Material for the task →
◇ ◇ ◇ ◇ ◇
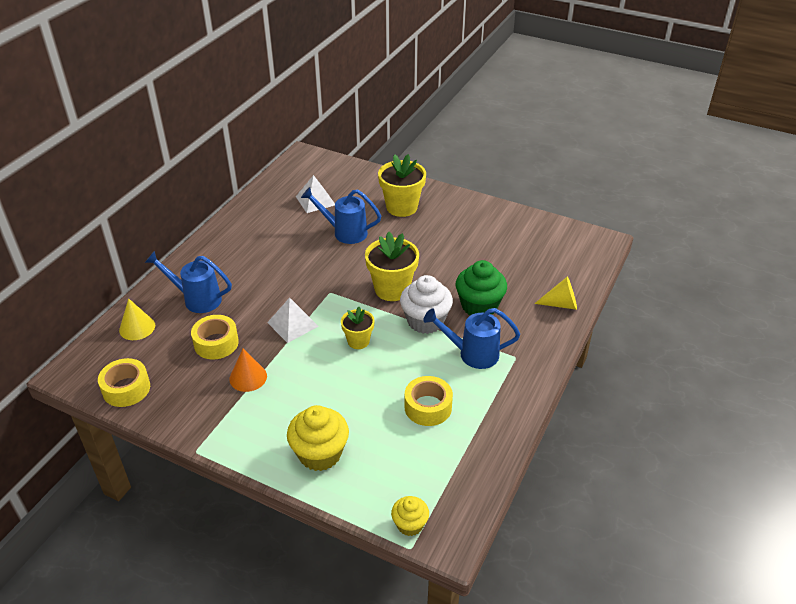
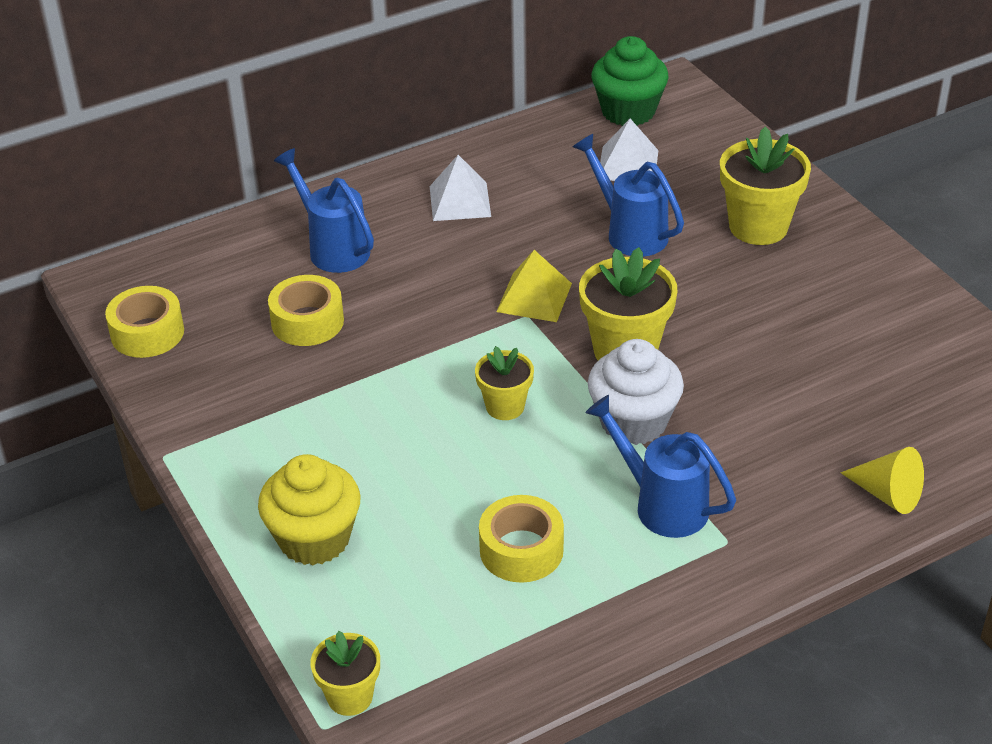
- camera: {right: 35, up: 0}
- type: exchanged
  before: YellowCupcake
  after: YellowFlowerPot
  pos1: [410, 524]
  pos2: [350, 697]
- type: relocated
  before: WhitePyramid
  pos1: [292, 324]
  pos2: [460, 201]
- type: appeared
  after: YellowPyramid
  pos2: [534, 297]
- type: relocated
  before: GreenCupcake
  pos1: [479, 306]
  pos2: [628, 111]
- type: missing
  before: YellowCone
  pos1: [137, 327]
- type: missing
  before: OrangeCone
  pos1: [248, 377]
◇ ◇ ◇ ◇ ◇
Work to complete →
The answer consists only of the lines from the one containing "- type: appeared" to the end of the records, each written out exactly.

Your solution →
- type: appeared
  after: YellowPyramid
  pos2: [534, 297]
- type: relocated
  before: GreenCupcake
  pos1: [479, 306]
  pos2: [628, 111]
- type: missing
  before: YellowCone
  pos1: [137, 327]
- type: missing
  before: OrangeCone
  pos1: [248, 377]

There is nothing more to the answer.